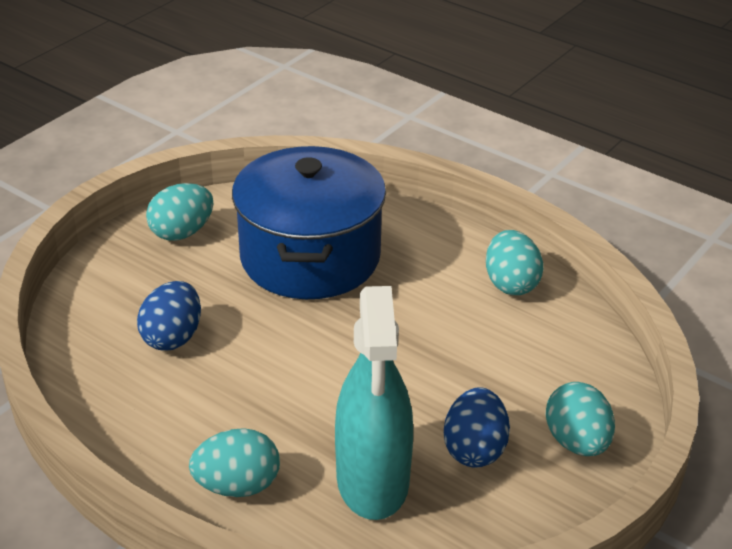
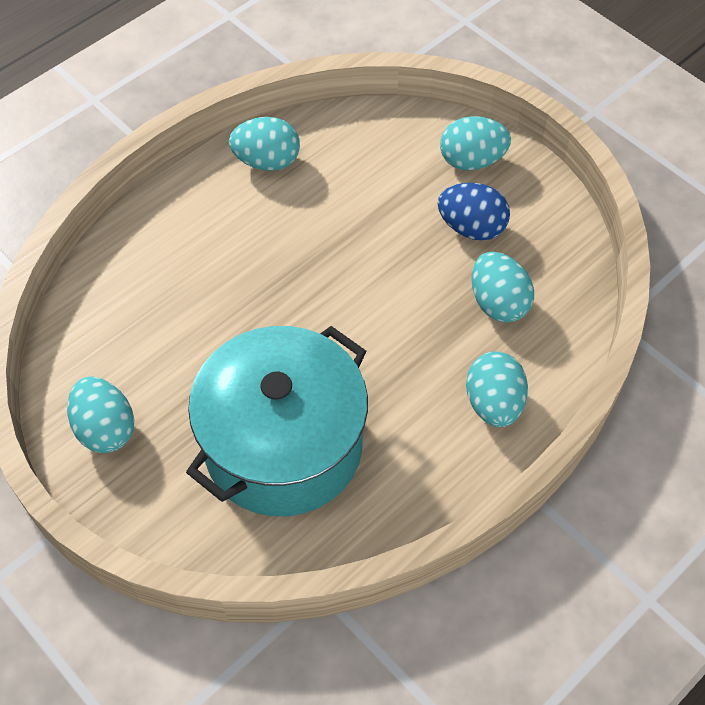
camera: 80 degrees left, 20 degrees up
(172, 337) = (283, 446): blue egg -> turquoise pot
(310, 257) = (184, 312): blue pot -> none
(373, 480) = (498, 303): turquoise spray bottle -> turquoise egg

--

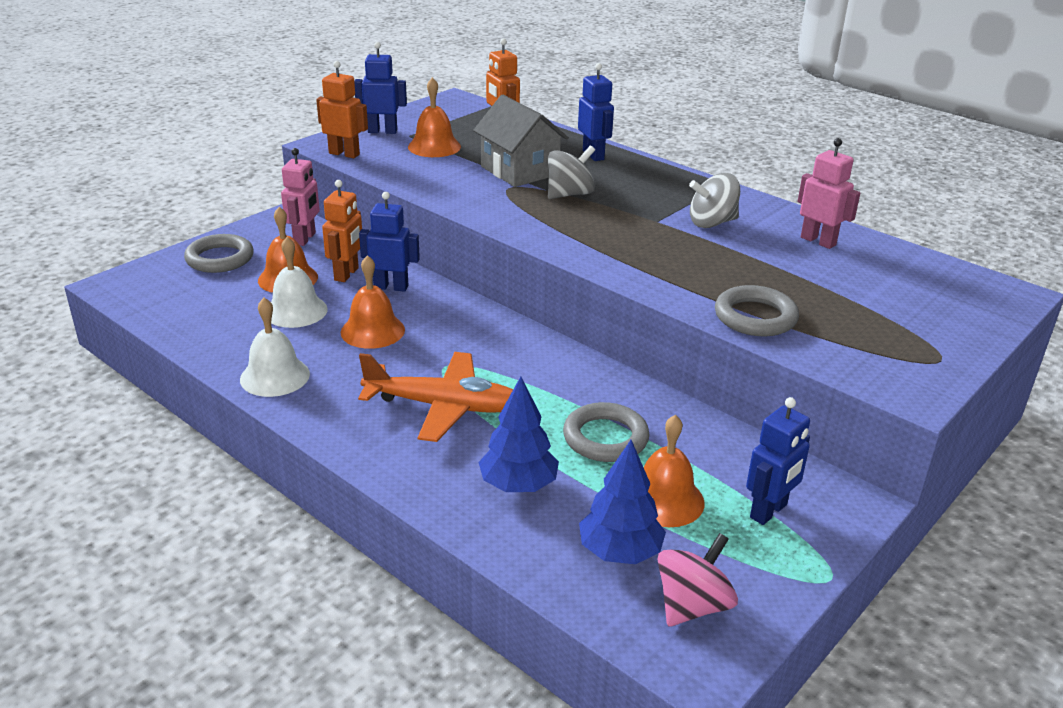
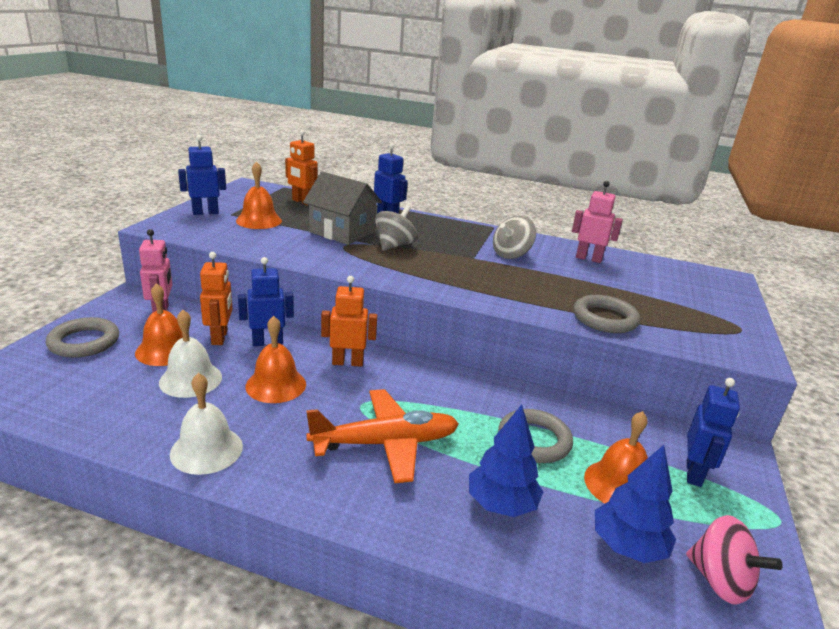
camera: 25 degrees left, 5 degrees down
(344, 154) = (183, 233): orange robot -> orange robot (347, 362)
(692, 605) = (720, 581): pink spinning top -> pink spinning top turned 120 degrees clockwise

...

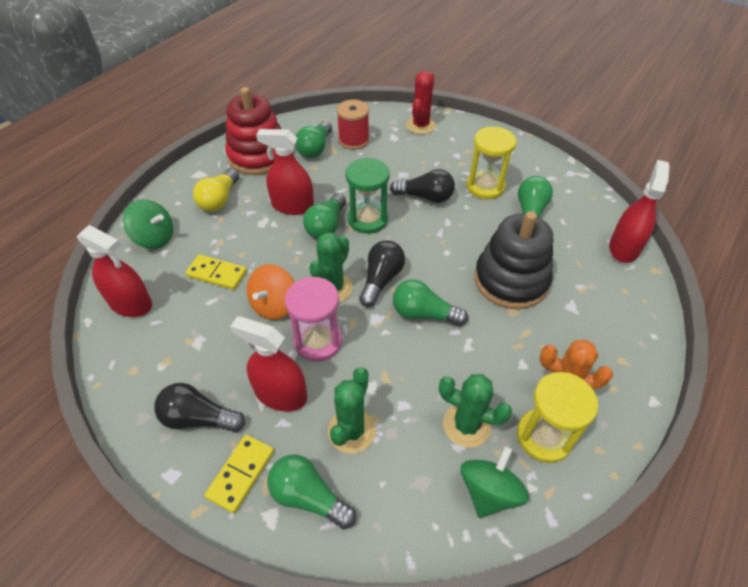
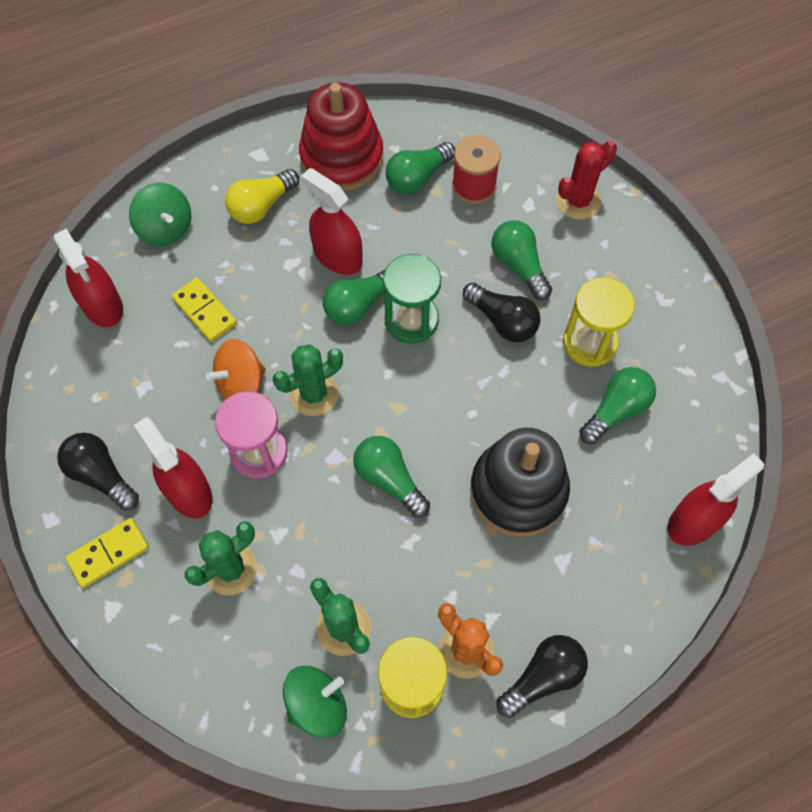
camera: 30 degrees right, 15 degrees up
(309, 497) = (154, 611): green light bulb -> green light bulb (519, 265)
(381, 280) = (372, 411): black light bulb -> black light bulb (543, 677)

**PROMPT:** Give back, word for word, only the lines above from the line holding "camera: 25 degrees left, 5 degrees down" to the line holding "(692, 605) = (720, 581): pink", both included.

**RESPONSE FOR THIS EXERCISE:**
camera: 25 degrees left, 5 degrees down
(344, 154) = (183, 233): orange robot -> orange robot (347, 362)
(692, 605) = (720, 581): pink spinning top -> pink spinning top turned 120 degrees clockwise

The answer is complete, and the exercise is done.